- **Task goal**
Report every line in the items below that contains the string "shortInstrumentName".

(Stored data entries)

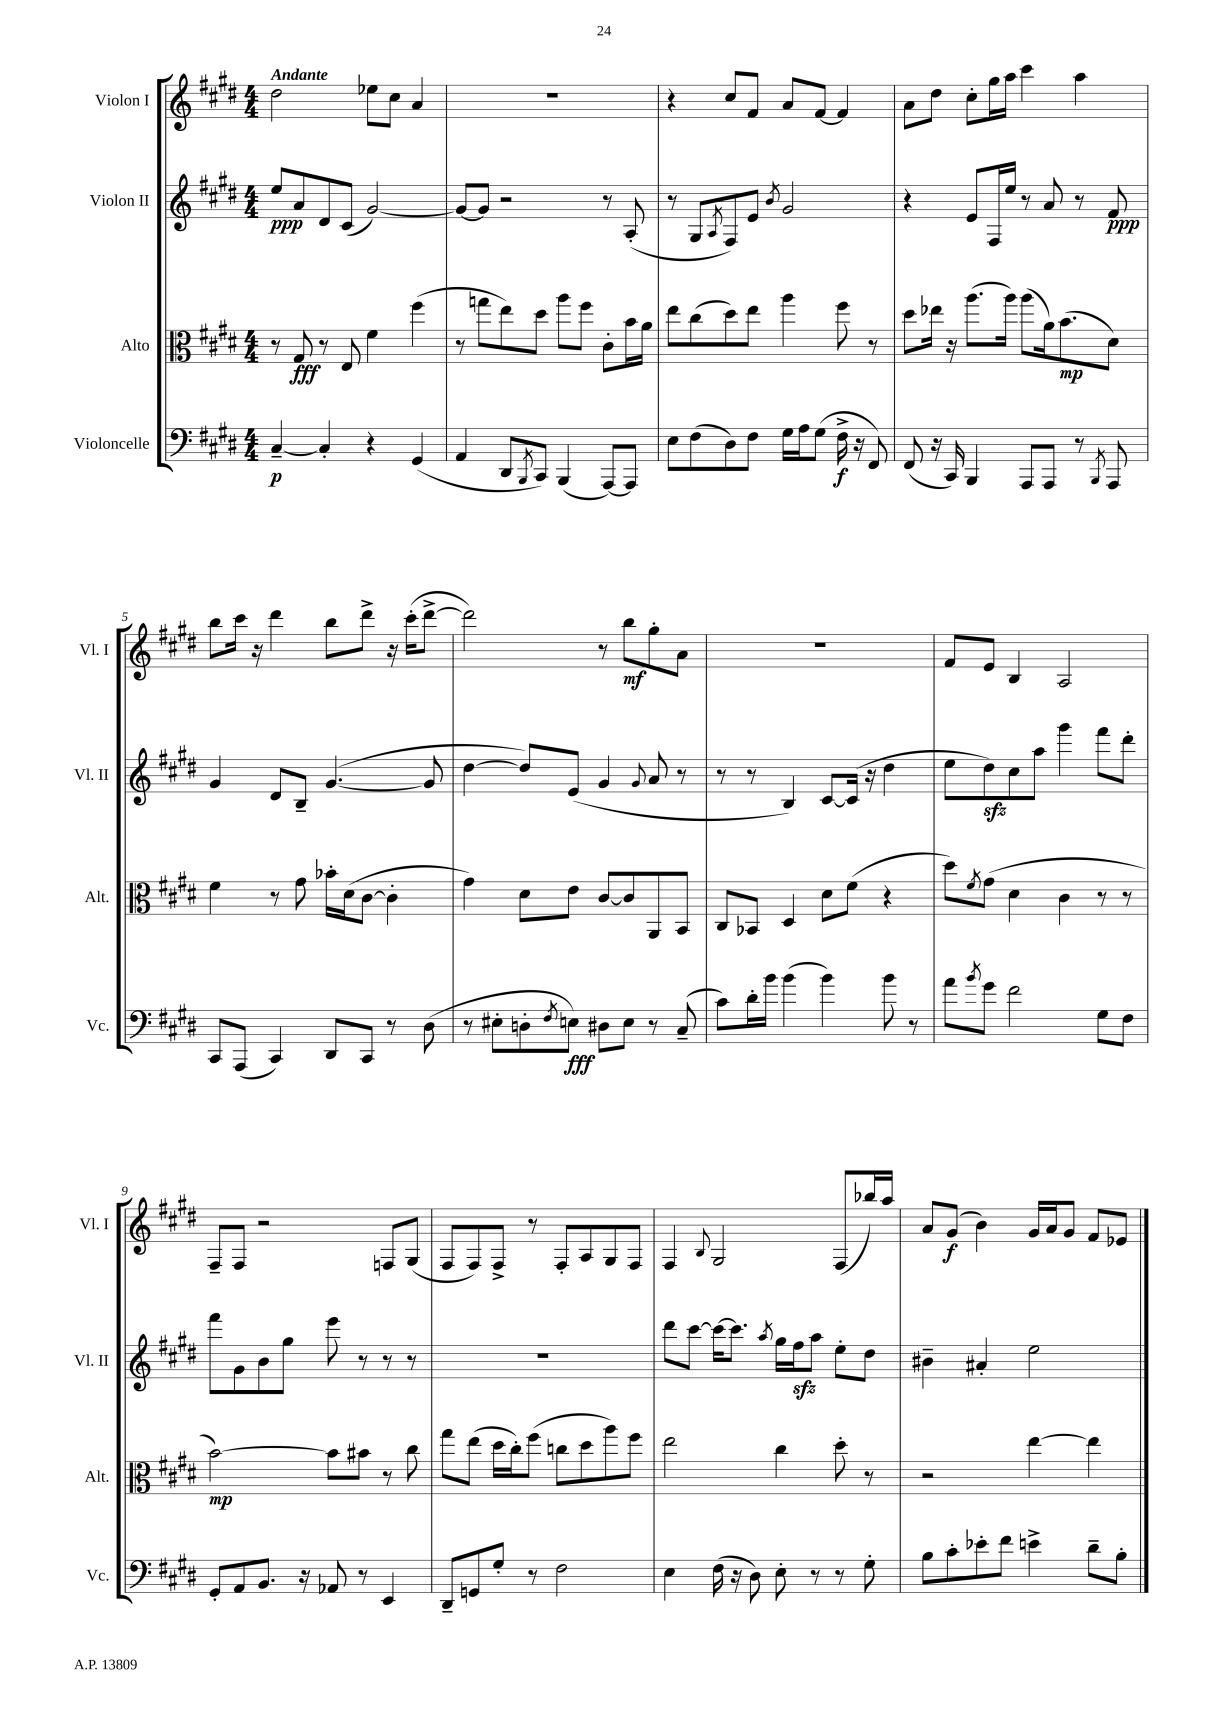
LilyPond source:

<<
\new StaffGroup <<
\new Staff = "s0" \with { instrumentName = "Violon I" shortInstrumentName = "Vl. I" } {
    \clef treble \key e \major \numericTimeSignature \time 4/4 \tempo "Andante"
    dis''2 ees''8 cis''8 a'4 |
    R1 |
    r4 cis''8 fis'8 a'8 fis'8~ fis'4 |
    a'8 dis''8 cis''8-. gis''16 a''16 cis'''4 a''4 |
    b''8 cis'''16 r16 dis'''4 b''8 dis'''8-> r16 cis'''16-.( dis'''8~-> |
    dis'''2) r8 b''8\mf gis''8-. a'8 |
    R1 |
    fis'8 e'8 b4 a2 |
    fis8-- fis8 r2 f8 gis8( |
    fis8 fis8) fis8-> r8 fis8-. a8 gis8 fis8 |
    fis4 \appoggiatura { b8 } gis2 fis8( bes''16) a''16 |
    a'8 gis'8\f( b'4) gis'16 a'16 gis'8 fis'8 ees'8 \bar "|." |
}
\new Staff = "s1" \with { instrumentName = "Violon II" shortInstrumentName = "Vl. II" } {
    \clef treble \key e \major \numericTimeSignature \time 4/4
    e''8\ppp a'8 dis'8 cis'8( gis'2~) |
    gis'8~ gis'8 r2 r8 a8-.( |
    r8 gis8 \acciaccatura { a8 } fis8) e'8 \acciaccatura { b'8 } gis'2 |
    r4 e'8 fis16 e''16 r8 a'8 r8 fis'8\ppp |
    gis'4 dis'8 b8-- gis'4.~( gis'8 |
    dis''4~ dis''8) e'8( gis'4 \appoggiatura { gis'8 } a'8 r8 |
    r8 r8 b4) cis'8~ cis'16( r16 dis''4 |
    e''8 dis''8\sfz) cis''8 a''8 gis'''4 fis'''8 dis'''8-. |
    fis'''8 gis'8 b'8 gis''8 e'''8 r8 r8 r8 |
    R1 |
    dis'''8 cis'''8~ cis'''16~ cis'''8. \acciaccatura { a''8 } gis''16 fis''16\sfz a''8 e''8-. dis''8 |
    bis'4-- ais'4-. e''2 \bar "|." |
}
\new Staff = "s2" \with { instrumentName = "Alto" shortInstrumentName = "Alt." } {
    \clef alto \key e \major \numericTimeSignature \time 4/4
    r8 gis8\fff r8 e8 fis'4 fis''4( |
    r8 g''8 e''8) dis''8 a''8 fis''8 cis'8-. b'16 a'16 |
    e''8 cis''8( dis''8) e''8 a''4 fis''8 r8 |
    dis''8 ees''16 r16 a''8.( a''16) a''8( a'16) b'8.\mp( dis'8) |
    fis'4 r8 gis'8 bes'16-. dis'16( cis'8~ cis'4-. |
    gis'4) dis'8 e'8 cis'8~ cis'8 a,8 b,8 |
    cis8 bes,8 dis4 dis'8 fis'8( r4 |
    dis''8) \acciaccatura { fis'8 } gis'8( dis'4 cis'4 r8 r8 |
    b'2~\mp) b'8 bis'8 r8 cis''8 |
    gis''8 e''8( dis''16 cis''16-.) fis''8( c''8 dis''8 a''8) fis''8 |
    e''2 cis''4 dis''8-. r8 |
    r2 e''4~ e''4 \bar "|." |
}
\new Staff = "s3" \with { instrumentName = "Violoncelle" shortInstrumentName = "Vc." } {
    \clef bass \key e \major \numericTimeSignature \time 4/4
    cis4~--\p cis4-. r4 gis,4( |
    a,4 dis,8 \acciaccatura { b,,8 } cis,8) b,,4( a,,8~) a,,8 |
    e8 fis8( dis8) fis8 gis16 a16 gis8( fis16->\f r16 fis,8) |
    fis,8( r16 cis,16) b,,4 a,,8 a,,8 r8 \acciaccatura { b,,8 } a,,8 |
    cis,8 a,,8( cis,4) dis,8 cis,8 r8 dis8( |
    r8 eis8-. d8-. \acciaccatura { fis8 } e8\fff) dis8 e8 r8 cis8--( |
    cis'8) dis'16-. b'16 b'4( b'4) b'8 r8 |
    a'8 \acciaccatura { b'8 } gis'8 fis'2 gis8 fis8 |
    gis,8-. a,8 b,8. r16 aes,8 r8 e,4 |
    dis,8-- g,8 gis8-. r8 fis2 |
    e4 fis16( r16 dis8) e8-. r8 r8 gis8-. |
    b8 cis'8-. ees'8-. fis'8 e'4-> dis'8-- b8-. \bar "|." |
}
>>
>>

- **Exercise solution**
\new Staff = "s0" \with { instrumentName = "Violon I" shortInstrumentName = "Vl. I" } {
\new Staff = "s1" \with { instrumentName = "Violon II" shortInstrumentName = "Vl. II" } {
\new Staff = "s2" \with { instrumentName = "Alto" shortInstrumentName = "Alt." } {
\new Staff = "s3" \with { instrumentName = "Violoncelle" shortInstrumentName = "Vc." } {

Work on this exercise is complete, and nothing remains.